§ **ASSIGNMENT**:
Below are entries with pictures among them; reproduce exactly, and only, the lines from the one containing "C1: 2.2uF (plus" down to the one containing "U4 pin SDA: SDA -> SCL", without the pictures.

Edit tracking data
▬▬▬
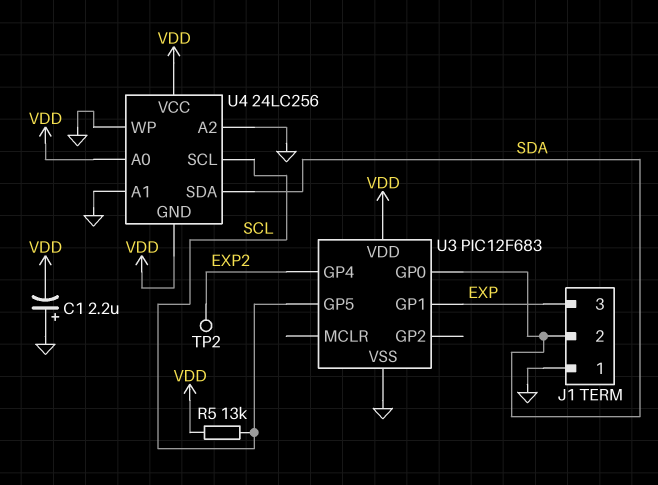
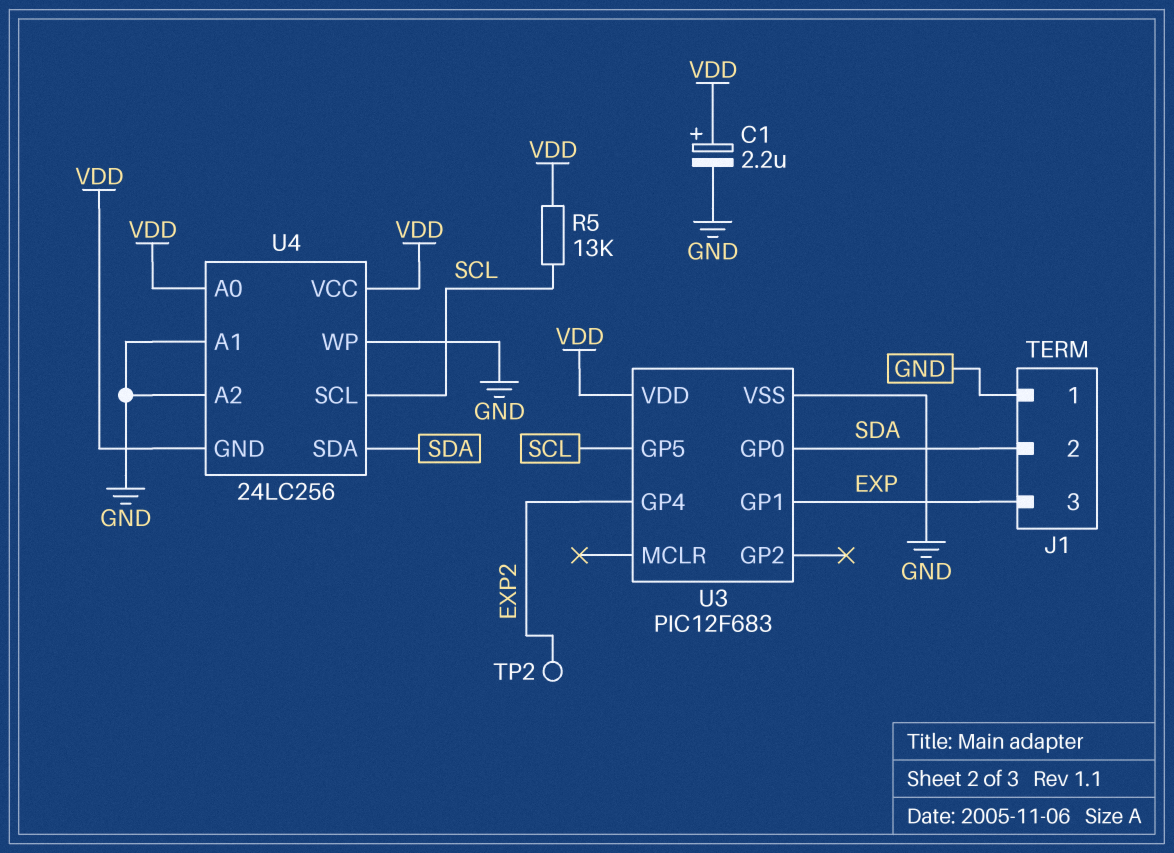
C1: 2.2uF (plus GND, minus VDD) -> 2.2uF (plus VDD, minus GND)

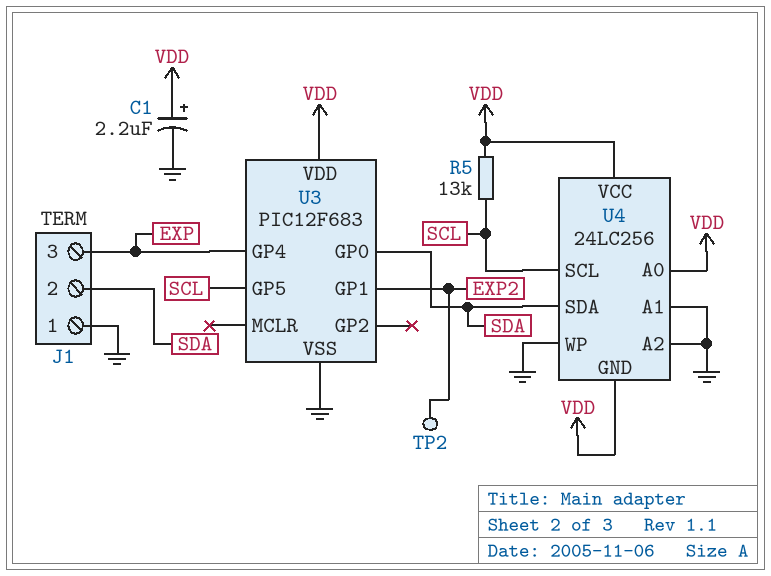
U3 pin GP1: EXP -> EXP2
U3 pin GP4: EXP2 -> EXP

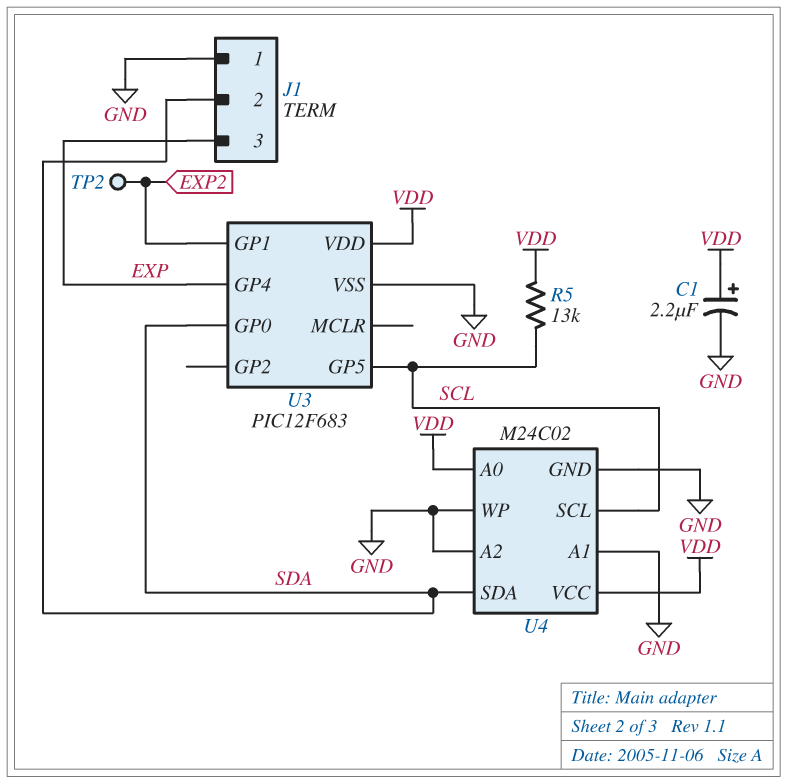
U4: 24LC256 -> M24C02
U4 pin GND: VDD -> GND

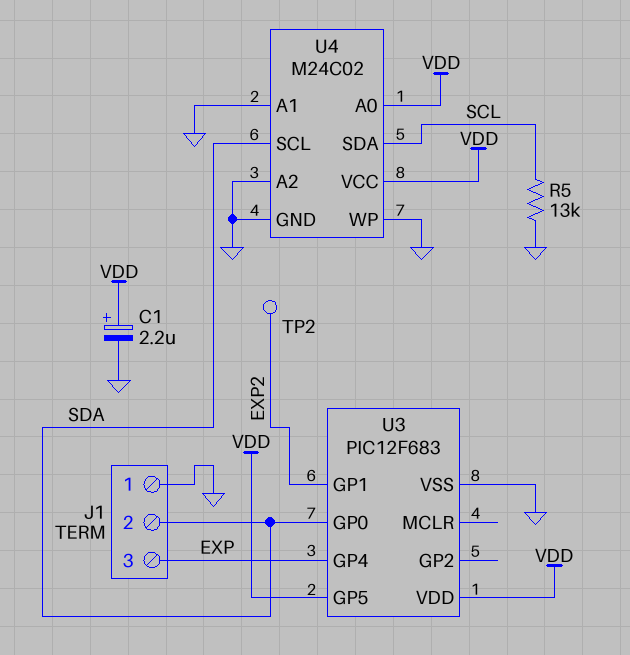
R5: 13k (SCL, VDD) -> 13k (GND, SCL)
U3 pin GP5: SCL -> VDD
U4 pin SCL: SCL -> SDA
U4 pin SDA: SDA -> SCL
▬▬▬
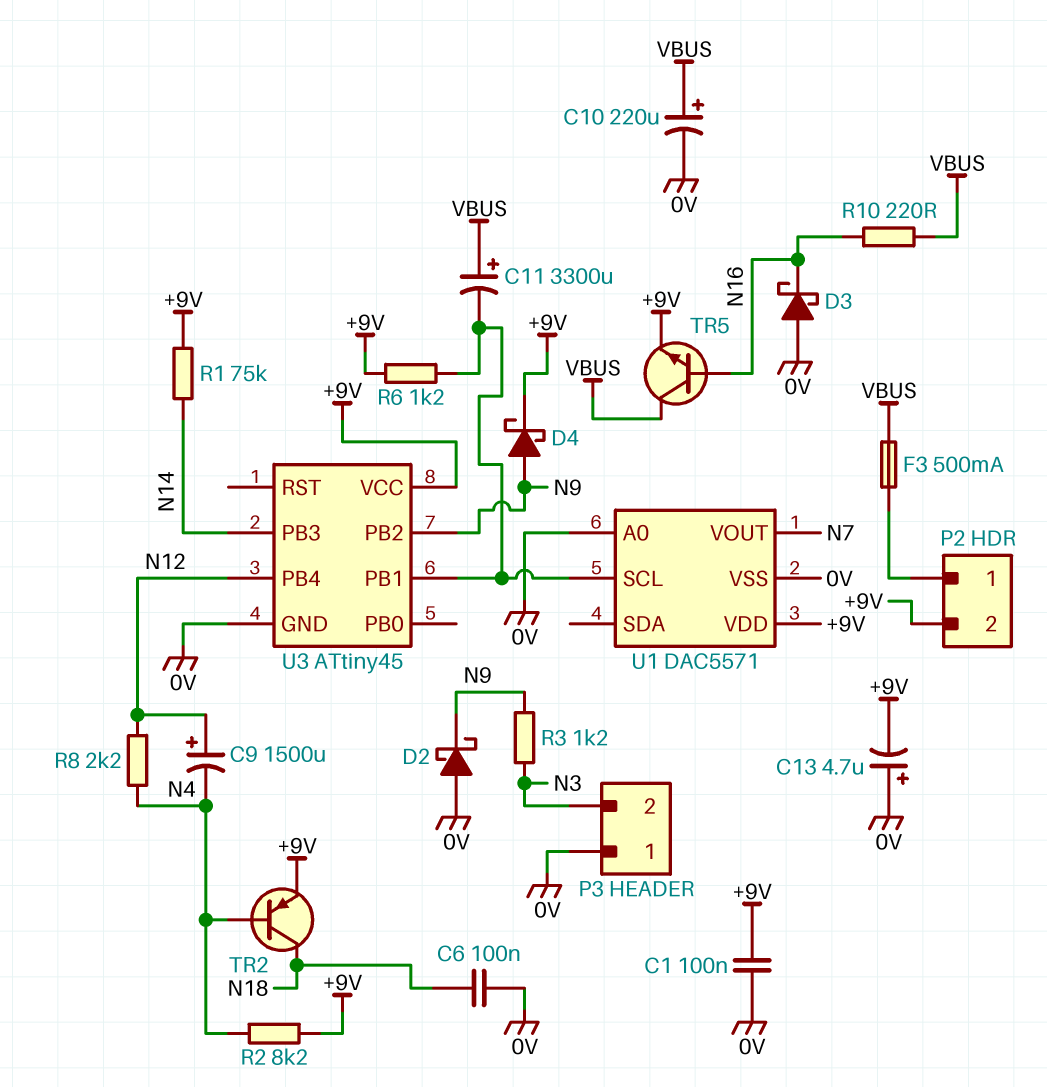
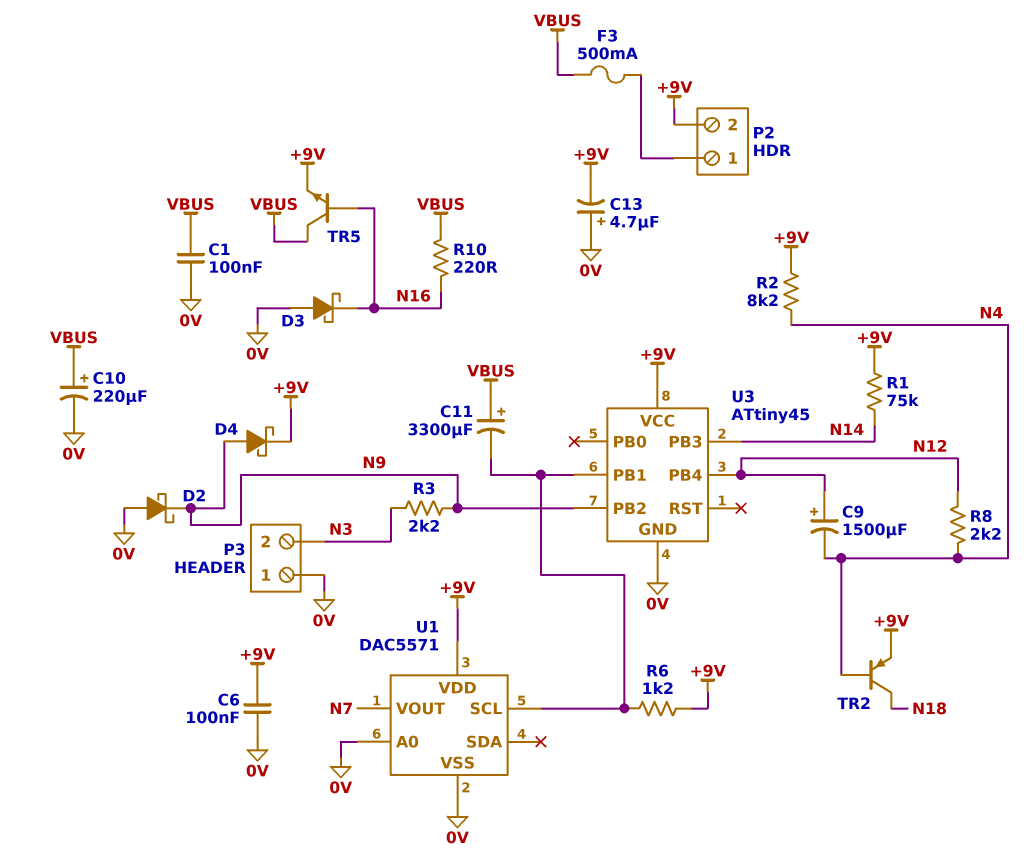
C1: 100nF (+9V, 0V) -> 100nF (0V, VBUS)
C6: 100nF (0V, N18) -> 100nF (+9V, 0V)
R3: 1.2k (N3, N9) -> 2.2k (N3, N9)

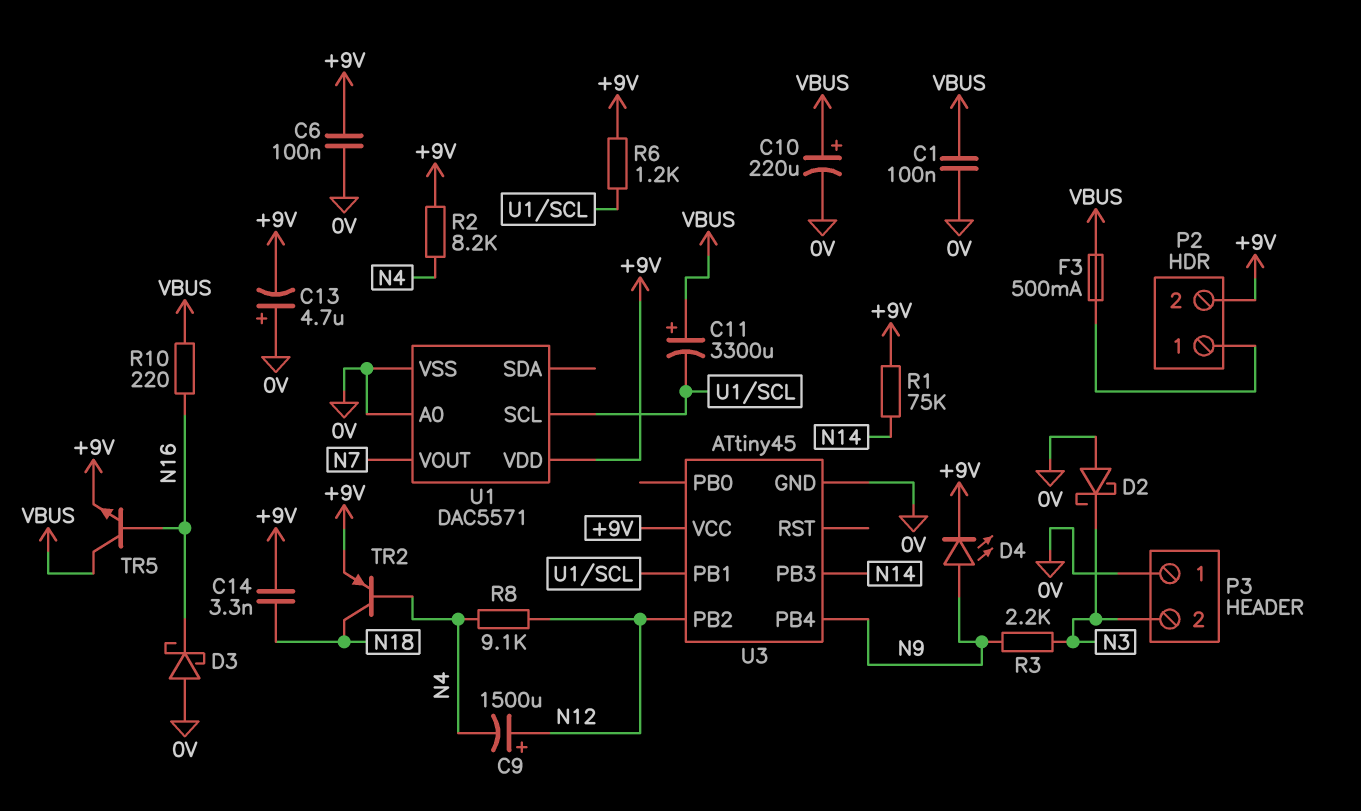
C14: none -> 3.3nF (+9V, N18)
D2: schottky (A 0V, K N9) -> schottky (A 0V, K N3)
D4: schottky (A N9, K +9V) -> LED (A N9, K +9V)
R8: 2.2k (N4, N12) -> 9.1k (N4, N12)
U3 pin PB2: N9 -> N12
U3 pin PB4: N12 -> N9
▬▬▬
§ **REPLY TO THE TASK**:
C1: 2.2uF (plus GND, minus VDD) -> 2.2uF (plus VDD, minus GND)

U3 pin GP1: EXP -> EXP2
U3 pin GP4: EXP2 -> EXP

U4: 24LC256 -> M24C02
U4 pin GND: VDD -> GND

R5: 13k (SCL, VDD) -> 13k (GND, SCL)
U3 pin GP5: SCL -> VDD
U4 pin SCL: SCL -> SDA
U4 pin SDA: SDA -> SCL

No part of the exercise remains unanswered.